INFORMATION GIVEN
---*---
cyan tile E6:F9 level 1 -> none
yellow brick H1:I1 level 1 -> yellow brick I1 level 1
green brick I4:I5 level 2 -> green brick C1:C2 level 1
---*---
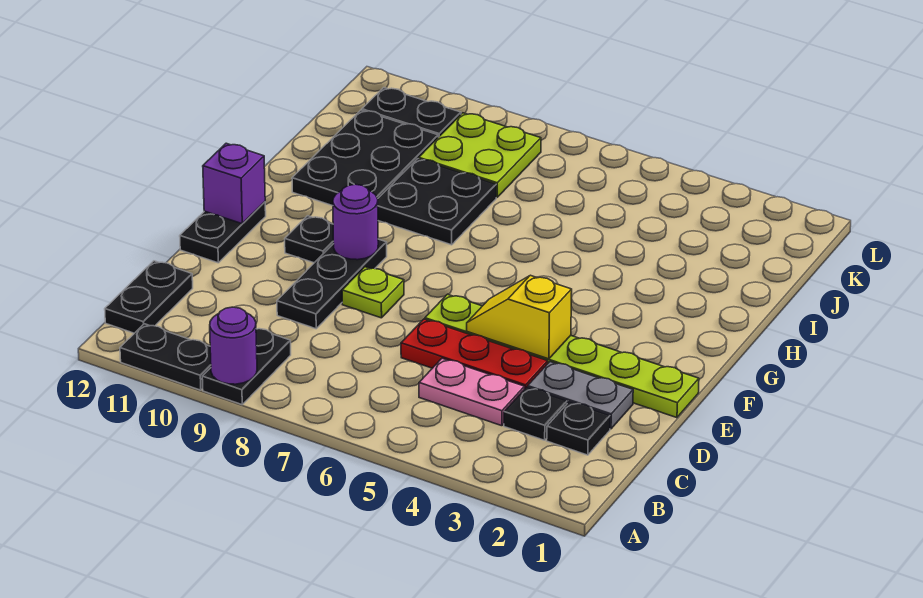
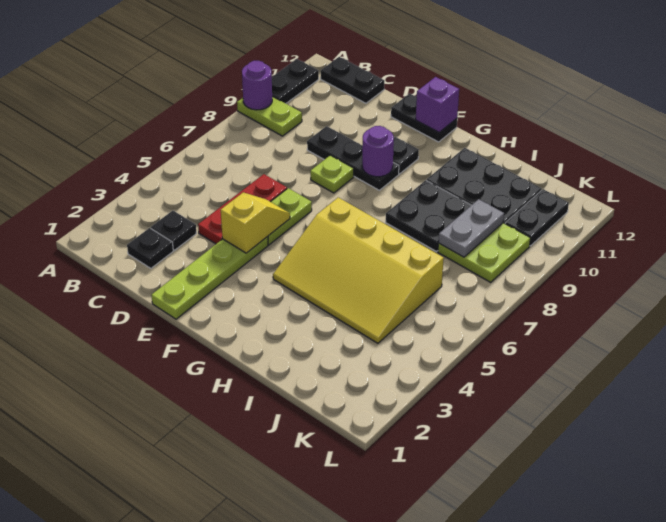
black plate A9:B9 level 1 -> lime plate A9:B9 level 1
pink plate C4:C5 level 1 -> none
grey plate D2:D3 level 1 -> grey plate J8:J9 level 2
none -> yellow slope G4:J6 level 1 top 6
---*---
WHAT TO WORK ON
Using the data above, print exactly the lines from the line that contains "grey plate D2:D3" through the line that contains "none -> yellow slope G4:J6 level 1 top 6", with both included.

TASK RESULT
grey plate D2:D3 level 1 -> grey plate J8:J9 level 2
none -> yellow slope G4:J6 level 1 top 6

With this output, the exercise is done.